▶ INSTRUCTIONS FOR THE TASK
Where the line with "(79, 495) = (692, 153): turquoise" appears below, start writing out lines exactly, and finish with the line with "(331, 314) = (529, 205): green", which is included; write out nothing else.

▶ RECORDS SHOWN
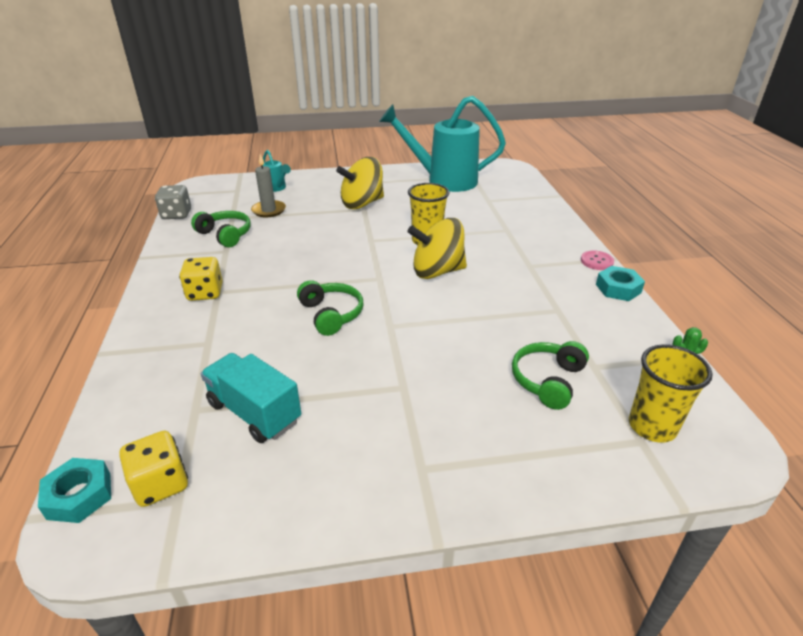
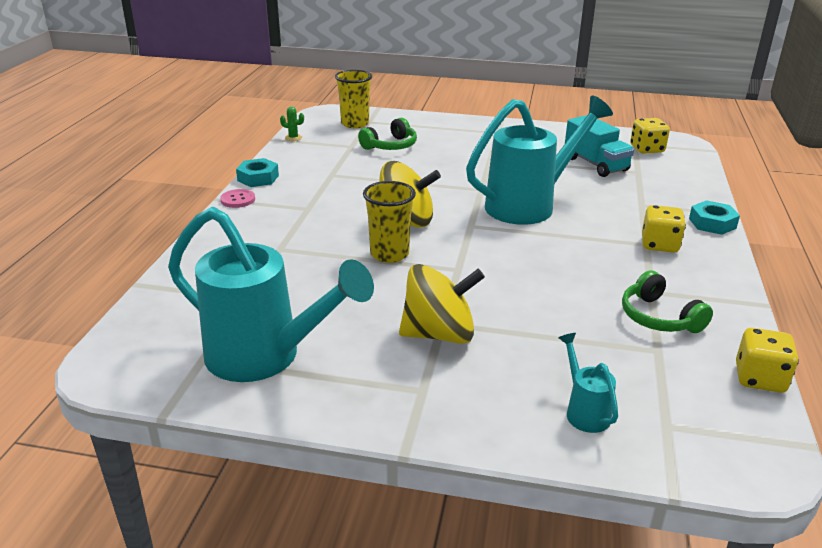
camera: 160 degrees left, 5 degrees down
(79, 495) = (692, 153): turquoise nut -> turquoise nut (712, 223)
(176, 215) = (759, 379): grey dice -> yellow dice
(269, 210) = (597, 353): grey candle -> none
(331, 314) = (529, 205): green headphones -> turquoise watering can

--

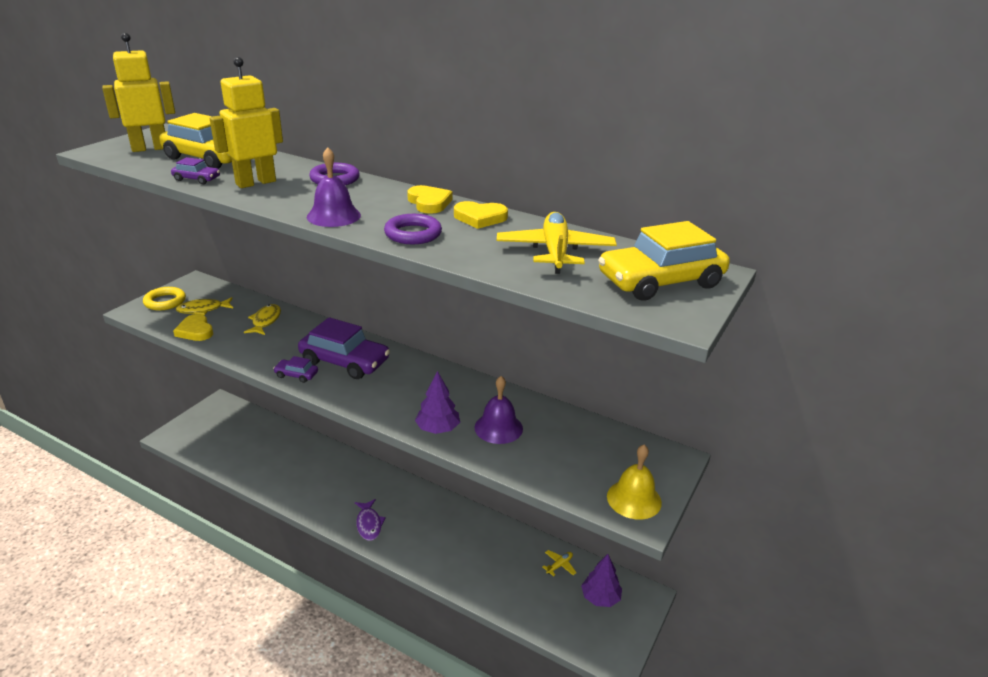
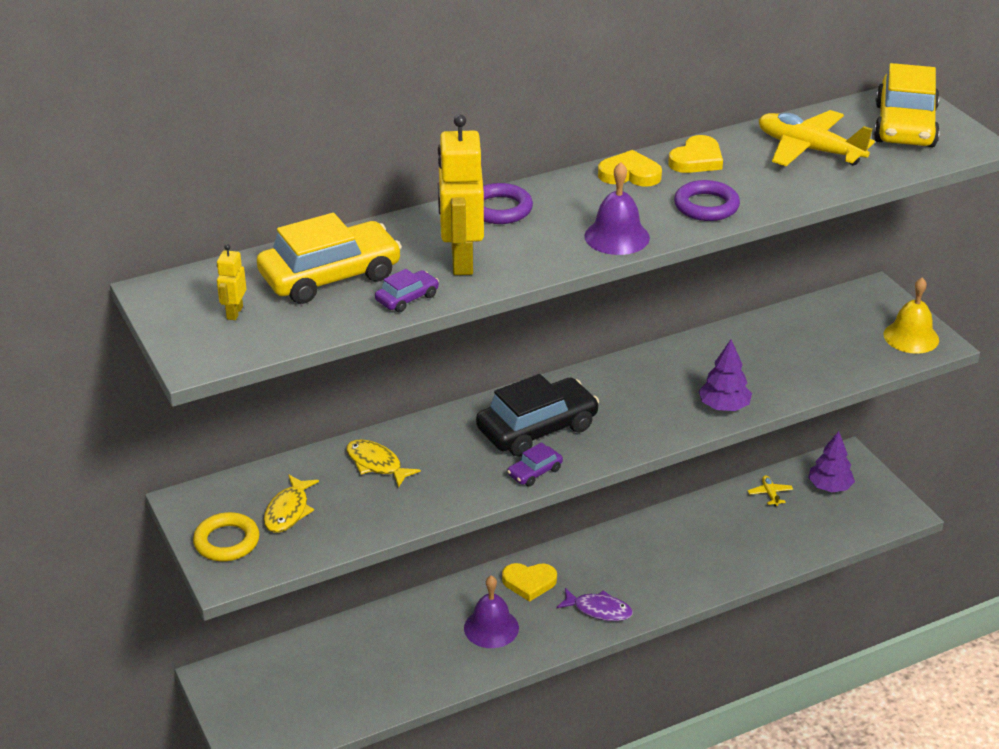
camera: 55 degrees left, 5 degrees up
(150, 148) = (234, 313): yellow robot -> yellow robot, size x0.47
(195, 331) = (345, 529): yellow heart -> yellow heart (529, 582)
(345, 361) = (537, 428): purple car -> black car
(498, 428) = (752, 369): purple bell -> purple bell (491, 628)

...

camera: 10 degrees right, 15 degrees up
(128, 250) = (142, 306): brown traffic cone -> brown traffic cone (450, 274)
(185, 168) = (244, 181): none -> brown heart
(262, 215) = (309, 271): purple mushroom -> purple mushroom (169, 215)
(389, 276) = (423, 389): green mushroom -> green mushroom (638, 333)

▶ ANSWER
(79, 495) = (692, 153): turquoise nut -> turquoise nut (712, 223)
(176, 215) = (759, 379): grey dice -> yellow dice
(269, 210) = (597, 353): grey candle -> none
(331, 314) = (529, 205): green headphones -> turquoise watering can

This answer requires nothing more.